» **Task item**
Copy out each line of the data below in which the string "move" appears.
= Beginning of Section =
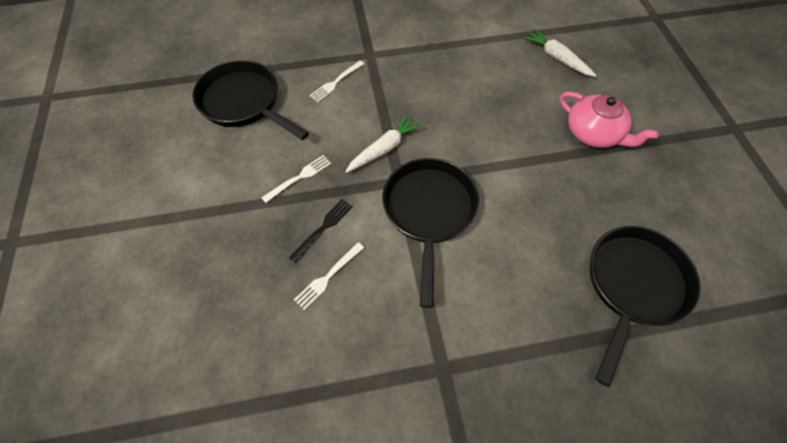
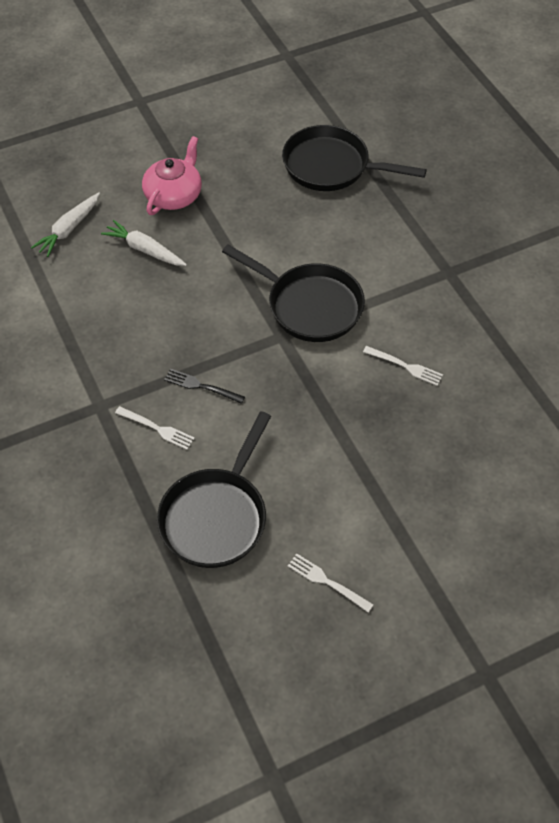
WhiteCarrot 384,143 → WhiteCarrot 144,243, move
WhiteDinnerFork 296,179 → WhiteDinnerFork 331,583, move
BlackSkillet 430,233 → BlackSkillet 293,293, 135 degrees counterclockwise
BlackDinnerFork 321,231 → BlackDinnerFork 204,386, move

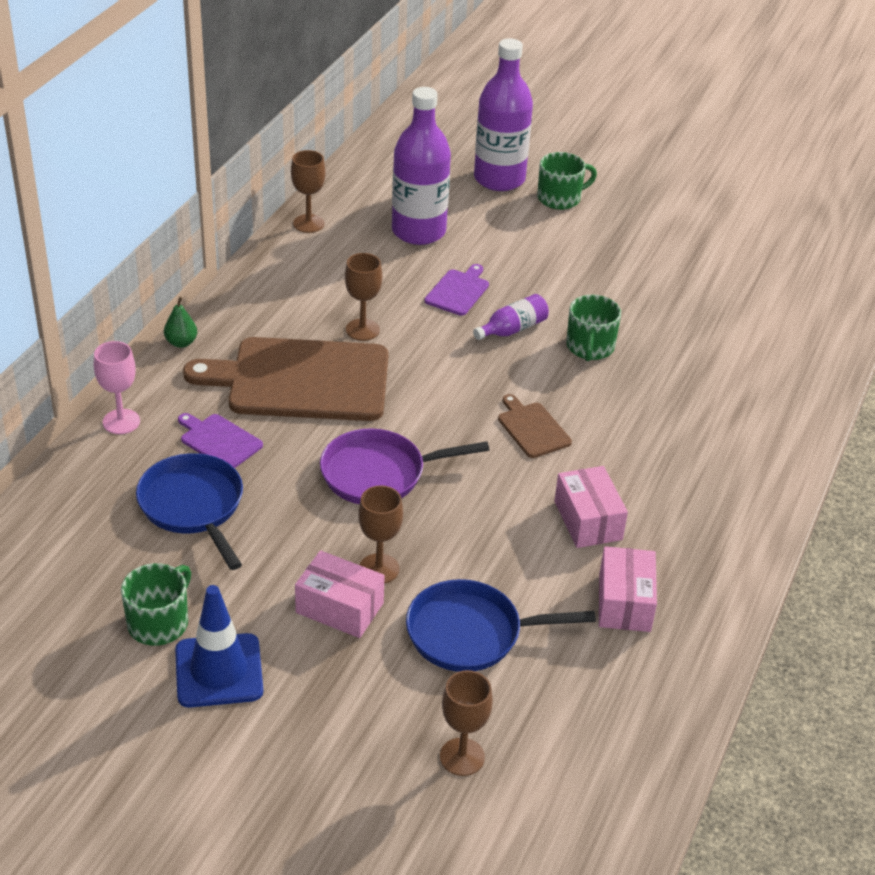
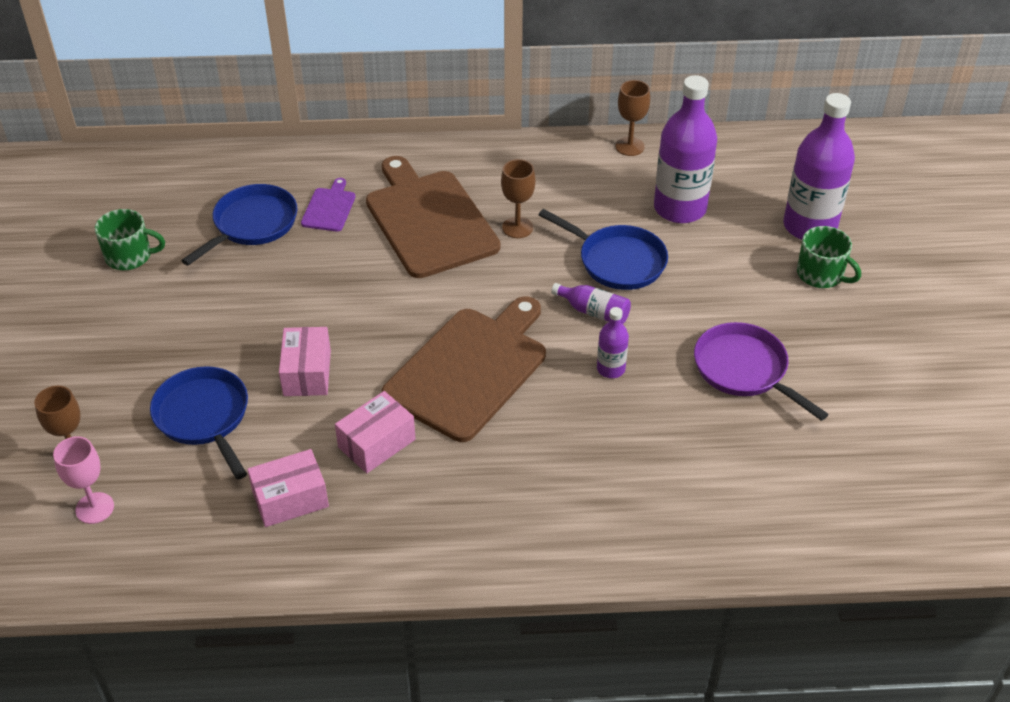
RoyalPurpleCuttingBoard 457,290 → CobaltSkillet 603,249
EmeraldTeaMug 593,328 → RoyalPurpleDrinkBottle 613,342
EmeraldToyPear 180,322 → -
PinkChalice 117,387 → PinkChalice 83,480, move
DarkBrownCuttingBoard 535,426 → DarkBrownCuttingBoard 464,369, x2.27
RoyalPurpleSkillet 404,466 → RoyalPurpleSkillet 761,371, move
DarkBrownChalice 380,534 → -
PinkParcel 340,594 → PinkParcel 305,361, move
CobaltTrafficCone 219,646 → -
= End of Section =
» **Exercise result**
WhiteCarrot 384,143 → WhiteCarrot 144,243, move
WhiteDinnerFork 296,179 → WhiteDinnerFork 331,583, move
BlackDinnerFork 321,231 → BlackDinnerFork 204,386, move
PinkChalice 117,387 → PinkChalice 83,480, move
RoyalPurpleSkillet 404,466 → RoyalPurpleSkillet 761,371, move
PinkParcel 340,594 → PinkParcel 305,361, move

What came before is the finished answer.